The records START

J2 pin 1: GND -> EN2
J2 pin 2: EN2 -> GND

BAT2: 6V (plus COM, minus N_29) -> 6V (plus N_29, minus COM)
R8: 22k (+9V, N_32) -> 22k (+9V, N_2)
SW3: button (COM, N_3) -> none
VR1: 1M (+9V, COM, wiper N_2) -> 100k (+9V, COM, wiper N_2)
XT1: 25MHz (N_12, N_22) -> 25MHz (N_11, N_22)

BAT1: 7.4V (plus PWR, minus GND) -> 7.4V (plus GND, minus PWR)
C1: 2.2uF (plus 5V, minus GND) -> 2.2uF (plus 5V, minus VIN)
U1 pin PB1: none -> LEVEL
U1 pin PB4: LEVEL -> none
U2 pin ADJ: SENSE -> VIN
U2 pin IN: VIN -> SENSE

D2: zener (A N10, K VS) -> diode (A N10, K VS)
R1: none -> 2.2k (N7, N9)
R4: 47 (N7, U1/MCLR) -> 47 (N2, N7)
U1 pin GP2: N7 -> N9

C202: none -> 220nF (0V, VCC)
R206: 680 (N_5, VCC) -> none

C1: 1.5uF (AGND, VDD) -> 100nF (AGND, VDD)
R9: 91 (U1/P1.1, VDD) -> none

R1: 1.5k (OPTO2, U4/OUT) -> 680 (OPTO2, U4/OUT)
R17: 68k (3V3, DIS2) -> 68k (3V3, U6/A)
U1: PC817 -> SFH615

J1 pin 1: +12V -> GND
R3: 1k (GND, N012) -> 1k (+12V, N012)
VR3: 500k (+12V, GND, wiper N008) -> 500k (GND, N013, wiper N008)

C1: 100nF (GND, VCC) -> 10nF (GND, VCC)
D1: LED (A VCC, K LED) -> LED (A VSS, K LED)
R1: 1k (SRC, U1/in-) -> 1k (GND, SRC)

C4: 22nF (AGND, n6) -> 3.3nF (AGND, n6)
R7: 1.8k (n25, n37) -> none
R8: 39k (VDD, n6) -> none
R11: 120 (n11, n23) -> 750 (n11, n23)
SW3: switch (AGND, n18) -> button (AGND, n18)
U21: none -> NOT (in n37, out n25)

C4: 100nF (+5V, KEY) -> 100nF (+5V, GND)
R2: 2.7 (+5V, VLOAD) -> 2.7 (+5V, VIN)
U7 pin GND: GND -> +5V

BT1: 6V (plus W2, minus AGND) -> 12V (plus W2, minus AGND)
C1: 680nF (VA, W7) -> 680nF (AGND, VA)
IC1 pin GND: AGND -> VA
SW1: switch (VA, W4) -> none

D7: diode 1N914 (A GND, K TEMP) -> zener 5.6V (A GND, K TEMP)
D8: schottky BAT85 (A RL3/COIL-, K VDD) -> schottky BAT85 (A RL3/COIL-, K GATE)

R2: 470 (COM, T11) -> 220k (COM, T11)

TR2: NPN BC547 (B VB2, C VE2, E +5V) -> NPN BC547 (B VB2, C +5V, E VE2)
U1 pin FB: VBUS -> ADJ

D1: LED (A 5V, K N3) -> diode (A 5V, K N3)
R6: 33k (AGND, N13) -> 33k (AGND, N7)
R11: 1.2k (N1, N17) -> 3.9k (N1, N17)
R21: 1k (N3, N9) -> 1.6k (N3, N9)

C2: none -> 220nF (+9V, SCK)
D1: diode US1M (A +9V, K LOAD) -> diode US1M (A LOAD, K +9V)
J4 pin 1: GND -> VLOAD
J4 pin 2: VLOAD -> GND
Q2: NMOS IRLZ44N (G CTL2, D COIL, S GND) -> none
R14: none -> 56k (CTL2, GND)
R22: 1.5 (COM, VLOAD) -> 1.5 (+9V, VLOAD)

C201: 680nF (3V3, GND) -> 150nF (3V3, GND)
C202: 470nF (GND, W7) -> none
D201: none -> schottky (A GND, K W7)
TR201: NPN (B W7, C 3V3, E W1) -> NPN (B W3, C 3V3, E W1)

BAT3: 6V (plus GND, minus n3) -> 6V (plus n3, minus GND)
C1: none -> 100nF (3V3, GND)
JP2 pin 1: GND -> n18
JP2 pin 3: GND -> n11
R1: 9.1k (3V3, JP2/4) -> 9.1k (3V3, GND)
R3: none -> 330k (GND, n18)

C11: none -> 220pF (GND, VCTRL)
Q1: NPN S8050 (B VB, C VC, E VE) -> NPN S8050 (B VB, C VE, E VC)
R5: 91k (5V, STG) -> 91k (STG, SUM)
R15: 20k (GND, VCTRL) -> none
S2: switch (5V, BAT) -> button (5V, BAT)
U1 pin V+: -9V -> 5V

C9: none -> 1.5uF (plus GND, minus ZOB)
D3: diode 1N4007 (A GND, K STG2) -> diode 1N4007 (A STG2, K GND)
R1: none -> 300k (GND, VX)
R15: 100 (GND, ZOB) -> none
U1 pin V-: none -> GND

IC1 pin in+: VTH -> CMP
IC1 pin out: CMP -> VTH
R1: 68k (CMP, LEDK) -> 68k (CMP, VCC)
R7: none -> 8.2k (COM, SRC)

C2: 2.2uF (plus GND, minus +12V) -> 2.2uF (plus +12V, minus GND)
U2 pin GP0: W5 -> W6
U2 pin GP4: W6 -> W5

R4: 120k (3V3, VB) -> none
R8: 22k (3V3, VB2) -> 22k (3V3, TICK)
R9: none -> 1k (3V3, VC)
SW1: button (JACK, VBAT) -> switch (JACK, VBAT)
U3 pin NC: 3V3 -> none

The records END

__What to do__: Only the lines above from the one with "BAT1: 7.4V (plus" through the one with "D8: schottky BAT85" should be duplicated, character for character.

__Response below__:
BAT1: 7.4V (plus PWR, minus GND) -> 7.4V (plus GND, minus PWR)
C1: 2.2uF (plus 5V, minus GND) -> 2.2uF (plus 5V, minus VIN)
U1 pin PB1: none -> LEVEL
U1 pin PB4: LEVEL -> none
U2 pin ADJ: SENSE -> VIN
U2 pin IN: VIN -> SENSE

D2: zener (A N10, K VS) -> diode (A N10, K VS)
R1: none -> 2.2k (N7, N9)
R4: 47 (N7, U1/MCLR) -> 47 (N2, N7)
U1 pin GP2: N7 -> N9

C202: none -> 220nF (0V, VCC)
R206: 680 (N_5, VCC) -> none

C1: 1.5uF (AGND, VDD) -> 100nF (AGND, VDD)
R9: 91 (U1/P1.1, VDD) -> none

R1: 1.5k (OPTO2, U4/OUT) -> 680 (OPTO2, U4/OUT)
R17: 68k (3V3, DIS2) -> 68k (3V3, U6/A)
U1: PC817 -> SFH615

J1 pin 1: +12V -> GND
R3: 1k (GND, N012) -> 1k (+12V, N012)
VR3: 500k (+12V, GND, wiper N008) -> 500k (GND, N013, wiper N008)

C1: 100nF (GND, VCC) -> 10nF (GND, VCC)
D1: LED (A VCC, K LED) -> LED (A VSS, K LED)
R1: 1k (SRC, U1/in-) -> 1k (GND, SRC)

C4: 22nF (AGND, n6) -> 3.3nF (AGND, n6)
R7: 1.8k (n25, n37) -> none
R8: 39k (VDD, n6) -> none
R11: 120 (n11, n23) -> 750 (n11, n23)
SW3: switch (AGND, n18) -> button (AGND, n18)
U21: none -> NOT (in n37, out n25)

C4: 100nF (+5V, KEY) -> 100nF (+5V, GND)
R2: 2.7 (+5V, VLOAD) -> 2.7 (+5V, VIN)
U7 pin GND: GND -> +5V

BT1: 6V (plus W2, minus AGND) -> 12V (plus W2, minus AGND)
C1: 680nF (VA, W7) -> 680nF (AGND, VA)
IC1 pin GND: AGND -> VA
SW1: switch (VA, W4) -> none

D7: diode 1N914 (A GND, K TEMP) -> zener 5.6V (A GND, K TEMP)
D8: schottky BAT85 (A RL3/COIL-, K VDD) -> schottky BAT85 (A RL3/COIL-, K GATE)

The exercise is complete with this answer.